TASK DIRECTIONS: For the listing below, return the line containing "orange diamond: (384, 365)", the line containing "cyan line: (954, 592)", and all lines in between, exactly as written and nothing else.

DATA SHOWN:

----

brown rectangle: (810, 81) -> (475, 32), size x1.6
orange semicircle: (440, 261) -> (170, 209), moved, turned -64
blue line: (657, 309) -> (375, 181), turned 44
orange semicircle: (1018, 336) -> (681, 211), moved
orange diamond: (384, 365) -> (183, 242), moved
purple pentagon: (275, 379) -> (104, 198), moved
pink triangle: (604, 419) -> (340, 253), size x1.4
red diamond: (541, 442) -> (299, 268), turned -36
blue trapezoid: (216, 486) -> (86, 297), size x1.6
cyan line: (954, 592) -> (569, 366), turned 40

----

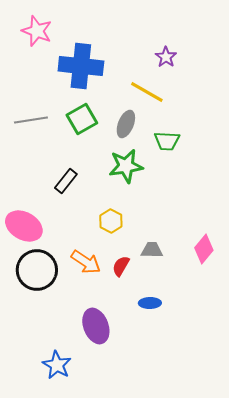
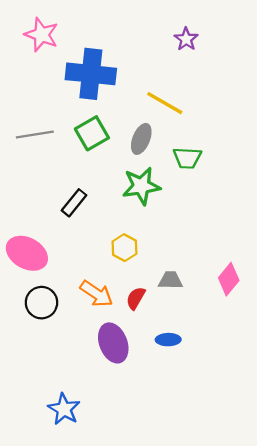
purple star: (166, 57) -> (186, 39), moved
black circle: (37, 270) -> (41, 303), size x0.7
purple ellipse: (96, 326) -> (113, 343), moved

----

WRITTEN ANSWER:
orange diamond: (384, 365) -> (183, 242), moved
purple pentagon: (275, 379) -> (104, 198), moved
pink triangle: (604, 419) -> (340, 253), size x1.4
red diamond: (541, 442) -> (299, 268), turned -36
blue trapezoid: (216, 486) -> (86, 297), size x1.6
cyan line: (954, 592) -> (569, 366), turned 40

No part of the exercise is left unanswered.